What you are asked to do:
Search the entries below for "SENS" and copy each matching line.

:: Extracted information ::

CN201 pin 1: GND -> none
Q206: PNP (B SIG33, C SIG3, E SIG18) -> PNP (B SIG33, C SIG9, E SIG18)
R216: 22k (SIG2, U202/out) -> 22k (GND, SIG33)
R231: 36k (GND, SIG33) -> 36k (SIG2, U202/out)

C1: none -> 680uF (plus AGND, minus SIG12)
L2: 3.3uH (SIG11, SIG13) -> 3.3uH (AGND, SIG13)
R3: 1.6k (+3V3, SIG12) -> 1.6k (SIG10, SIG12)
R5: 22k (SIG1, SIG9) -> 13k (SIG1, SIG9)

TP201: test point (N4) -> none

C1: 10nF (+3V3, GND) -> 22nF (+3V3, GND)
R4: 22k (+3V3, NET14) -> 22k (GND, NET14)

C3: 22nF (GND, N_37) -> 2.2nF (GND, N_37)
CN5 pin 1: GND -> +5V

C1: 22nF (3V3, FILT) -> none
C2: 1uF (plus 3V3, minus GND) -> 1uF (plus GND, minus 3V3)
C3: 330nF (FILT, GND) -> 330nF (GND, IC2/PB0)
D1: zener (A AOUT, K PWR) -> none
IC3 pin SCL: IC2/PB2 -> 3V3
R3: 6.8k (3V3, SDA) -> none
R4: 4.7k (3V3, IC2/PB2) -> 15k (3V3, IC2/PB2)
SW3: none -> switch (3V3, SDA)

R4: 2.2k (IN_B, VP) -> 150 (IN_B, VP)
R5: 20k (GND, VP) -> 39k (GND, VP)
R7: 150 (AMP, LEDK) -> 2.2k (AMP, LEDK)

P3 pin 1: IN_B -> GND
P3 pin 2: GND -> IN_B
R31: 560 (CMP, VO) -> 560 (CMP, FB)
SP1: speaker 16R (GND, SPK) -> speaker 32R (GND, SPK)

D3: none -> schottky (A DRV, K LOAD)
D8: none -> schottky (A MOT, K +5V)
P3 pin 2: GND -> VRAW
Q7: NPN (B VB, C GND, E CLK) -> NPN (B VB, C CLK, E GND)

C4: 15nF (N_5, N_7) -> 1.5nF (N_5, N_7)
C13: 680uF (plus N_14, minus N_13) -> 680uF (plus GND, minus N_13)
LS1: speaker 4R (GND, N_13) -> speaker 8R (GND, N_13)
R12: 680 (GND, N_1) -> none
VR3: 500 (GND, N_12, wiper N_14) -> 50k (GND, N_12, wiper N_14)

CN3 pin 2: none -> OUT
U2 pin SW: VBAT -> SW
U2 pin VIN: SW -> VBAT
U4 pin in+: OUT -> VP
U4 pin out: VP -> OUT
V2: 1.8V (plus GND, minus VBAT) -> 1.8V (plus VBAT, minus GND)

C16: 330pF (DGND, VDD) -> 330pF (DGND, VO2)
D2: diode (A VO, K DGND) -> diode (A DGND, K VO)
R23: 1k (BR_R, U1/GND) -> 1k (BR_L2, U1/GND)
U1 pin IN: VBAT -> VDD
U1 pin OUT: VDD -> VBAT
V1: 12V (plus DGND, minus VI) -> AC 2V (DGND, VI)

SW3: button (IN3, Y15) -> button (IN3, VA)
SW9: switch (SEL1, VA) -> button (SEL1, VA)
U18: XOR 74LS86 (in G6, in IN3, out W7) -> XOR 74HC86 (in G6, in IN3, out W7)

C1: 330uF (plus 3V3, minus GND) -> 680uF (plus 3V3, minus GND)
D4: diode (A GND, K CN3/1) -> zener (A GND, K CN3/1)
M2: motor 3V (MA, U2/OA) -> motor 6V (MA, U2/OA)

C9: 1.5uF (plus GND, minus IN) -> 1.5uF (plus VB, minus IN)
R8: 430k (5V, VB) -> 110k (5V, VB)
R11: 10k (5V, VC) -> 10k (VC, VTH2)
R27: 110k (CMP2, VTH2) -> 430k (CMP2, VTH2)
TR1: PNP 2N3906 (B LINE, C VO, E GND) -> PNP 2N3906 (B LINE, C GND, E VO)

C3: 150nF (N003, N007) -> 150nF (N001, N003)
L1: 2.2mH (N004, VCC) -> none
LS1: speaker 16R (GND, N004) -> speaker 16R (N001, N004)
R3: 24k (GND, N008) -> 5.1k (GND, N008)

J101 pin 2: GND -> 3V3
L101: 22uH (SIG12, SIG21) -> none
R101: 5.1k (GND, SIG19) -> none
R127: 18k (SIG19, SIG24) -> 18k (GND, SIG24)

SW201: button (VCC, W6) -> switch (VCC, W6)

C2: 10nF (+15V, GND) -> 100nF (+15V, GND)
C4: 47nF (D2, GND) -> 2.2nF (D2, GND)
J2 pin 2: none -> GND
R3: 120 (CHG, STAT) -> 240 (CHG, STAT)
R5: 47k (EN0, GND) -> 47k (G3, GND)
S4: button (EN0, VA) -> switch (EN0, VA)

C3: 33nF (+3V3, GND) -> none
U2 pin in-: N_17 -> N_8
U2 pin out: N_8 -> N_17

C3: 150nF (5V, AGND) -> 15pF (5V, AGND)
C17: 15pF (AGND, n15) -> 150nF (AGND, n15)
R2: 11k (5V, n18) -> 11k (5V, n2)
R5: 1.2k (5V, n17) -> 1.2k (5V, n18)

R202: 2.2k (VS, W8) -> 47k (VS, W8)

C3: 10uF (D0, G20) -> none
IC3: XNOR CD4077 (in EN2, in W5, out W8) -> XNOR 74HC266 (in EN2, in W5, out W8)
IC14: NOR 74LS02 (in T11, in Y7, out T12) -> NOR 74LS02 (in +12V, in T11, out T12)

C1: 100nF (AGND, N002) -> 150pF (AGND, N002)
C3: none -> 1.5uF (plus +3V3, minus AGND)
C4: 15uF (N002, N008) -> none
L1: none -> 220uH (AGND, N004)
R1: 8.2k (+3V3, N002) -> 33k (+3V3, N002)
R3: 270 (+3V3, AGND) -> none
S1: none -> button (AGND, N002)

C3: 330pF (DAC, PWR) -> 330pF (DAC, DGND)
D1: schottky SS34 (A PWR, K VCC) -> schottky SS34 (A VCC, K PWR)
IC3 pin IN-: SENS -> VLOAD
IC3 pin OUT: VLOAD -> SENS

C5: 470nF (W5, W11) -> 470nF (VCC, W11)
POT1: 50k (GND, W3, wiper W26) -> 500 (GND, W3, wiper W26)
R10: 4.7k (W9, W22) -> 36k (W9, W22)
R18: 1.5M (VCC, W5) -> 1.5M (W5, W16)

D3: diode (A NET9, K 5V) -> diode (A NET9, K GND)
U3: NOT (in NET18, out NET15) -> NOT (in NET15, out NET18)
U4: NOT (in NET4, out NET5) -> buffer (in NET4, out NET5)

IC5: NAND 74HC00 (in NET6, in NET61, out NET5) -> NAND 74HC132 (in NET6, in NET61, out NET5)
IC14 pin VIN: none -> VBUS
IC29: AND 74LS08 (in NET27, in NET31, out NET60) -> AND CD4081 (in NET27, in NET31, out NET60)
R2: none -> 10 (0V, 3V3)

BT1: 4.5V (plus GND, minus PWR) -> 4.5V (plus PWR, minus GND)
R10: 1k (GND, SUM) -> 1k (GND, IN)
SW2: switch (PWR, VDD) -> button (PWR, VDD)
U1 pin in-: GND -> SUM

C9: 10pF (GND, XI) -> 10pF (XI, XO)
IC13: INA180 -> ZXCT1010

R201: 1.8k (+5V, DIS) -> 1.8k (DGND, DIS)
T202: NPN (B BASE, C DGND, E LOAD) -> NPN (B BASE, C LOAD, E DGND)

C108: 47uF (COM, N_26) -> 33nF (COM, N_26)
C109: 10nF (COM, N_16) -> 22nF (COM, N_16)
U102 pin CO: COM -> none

:::

Solution for this problem:
IC3 pin IN-: SENS -> VLOAD
IC3 pin OUT: VLOAD -> SENS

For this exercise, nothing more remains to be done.